> _Assignment_
Would you give the listing again exactly as written, minus its pictures?

> _Records provided_
┄┄┄┄┄┄┄┄┄┄┄┄┄┄┄┄┄┄┄┄

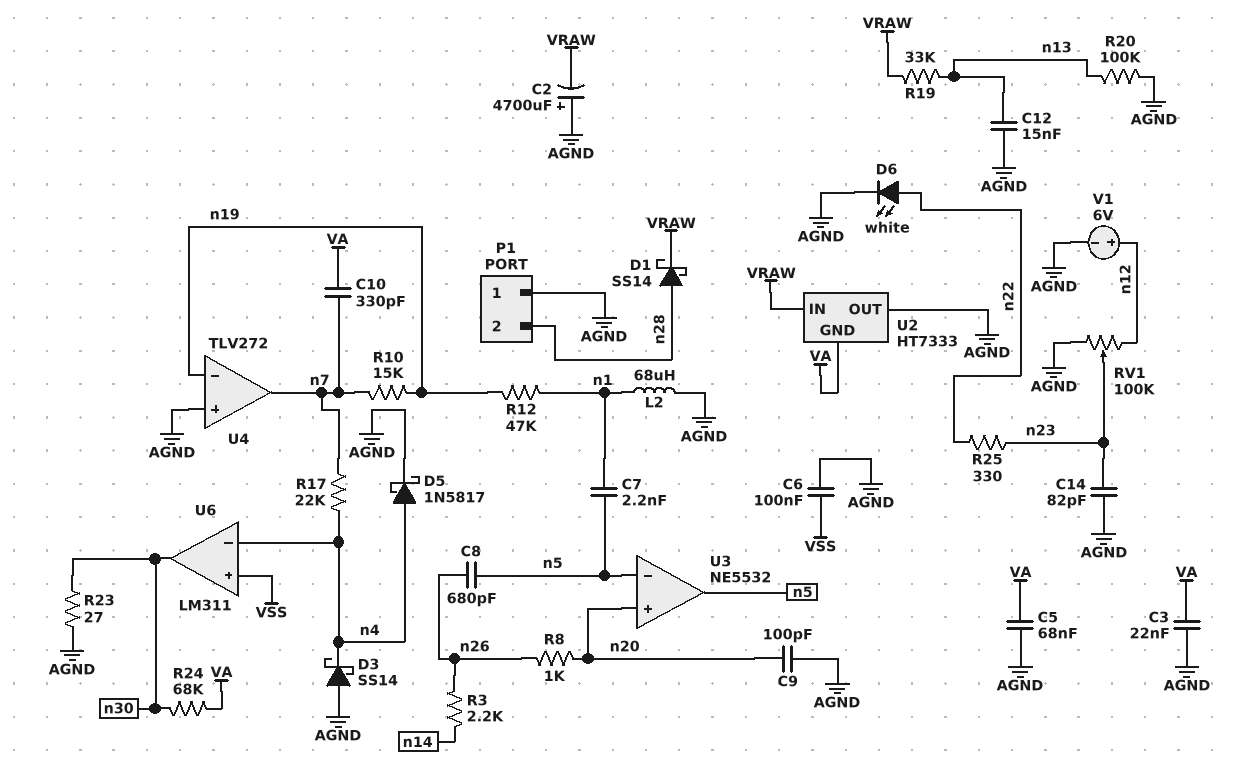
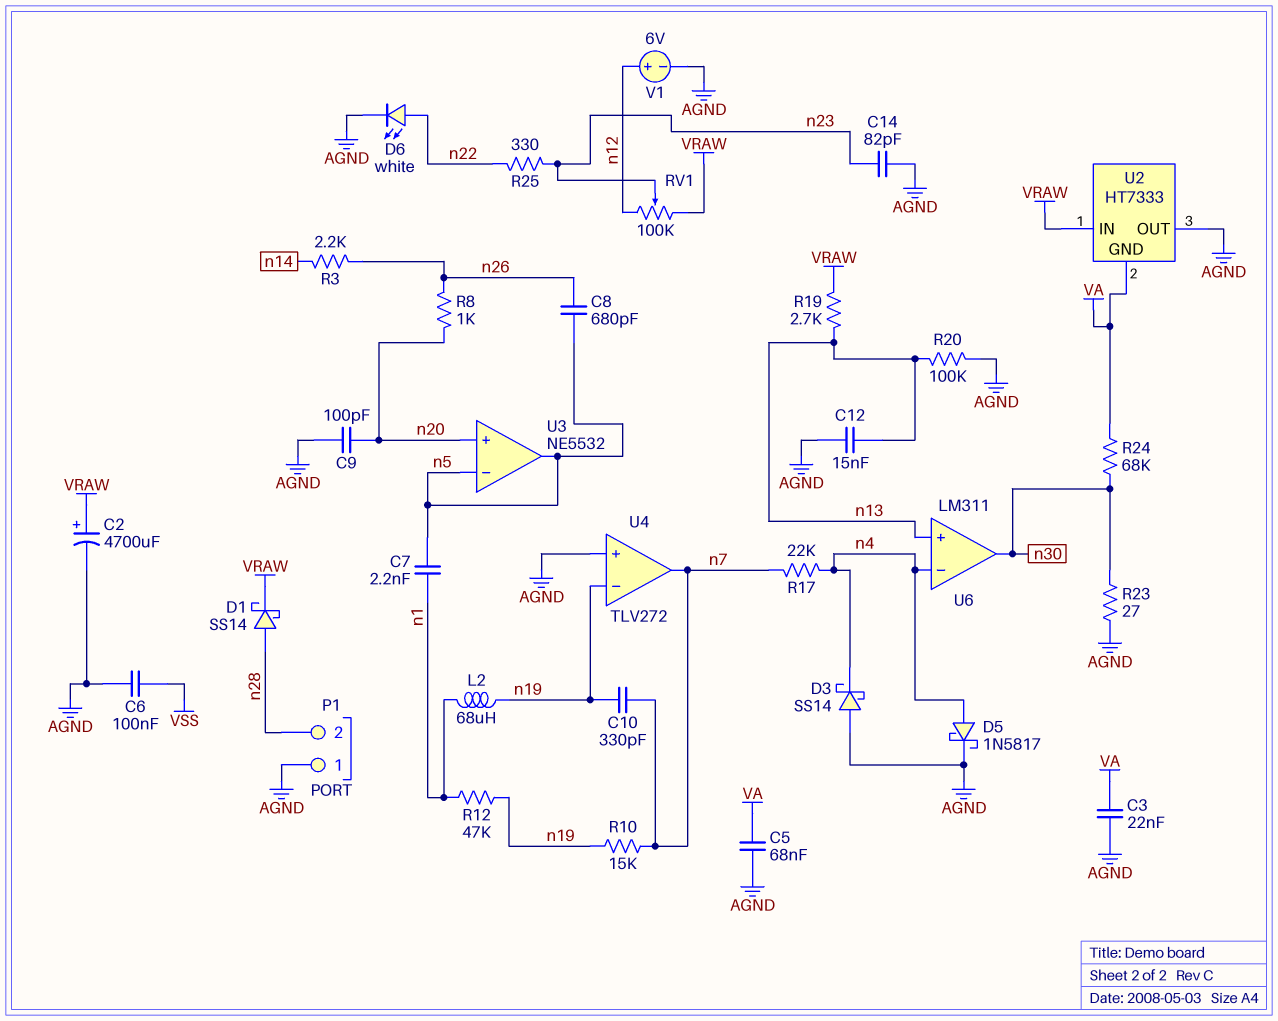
C2: 4700uF (plus AGND, minus VRAW) -> 4700uF (plus VRAW, minus AGND)
C10: 330pF (VA, n7) -> 330pF (n7, n19)
L2: 68uH (AGND, n1) -> 68uH (n1, n19)
R19: 33k (VRAW, n13) -> 2.7k (VRAW, n13)
RV1: 100k (AGND, n12, wiper n23) -> 100k (VRAW, n12, wiper n23)
U6 pin in+: VSS -> n13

┄┄┄┄┄┄┄┄┄┄┄┄┄┄┄┄┄┄┄┄

> _Exercise answer_
C2: 4700uF (plus AGND, minus VRAW) -> 4700uF (plus VRAW, minus AGND)
C10: 330pF (VA, n7) -> 330pF (n7, n19)
L2: 68uH (AGND, n1) -> 68uH (n1, n19)
R19: 33k (VRAW, n13) -> 2.7k (VRAW, n13)
RV1: 100k (AGND, n12, wiper n23) -> 100k (VRAW, n12, wiper n23)
U6 pin in+: VSS -> n13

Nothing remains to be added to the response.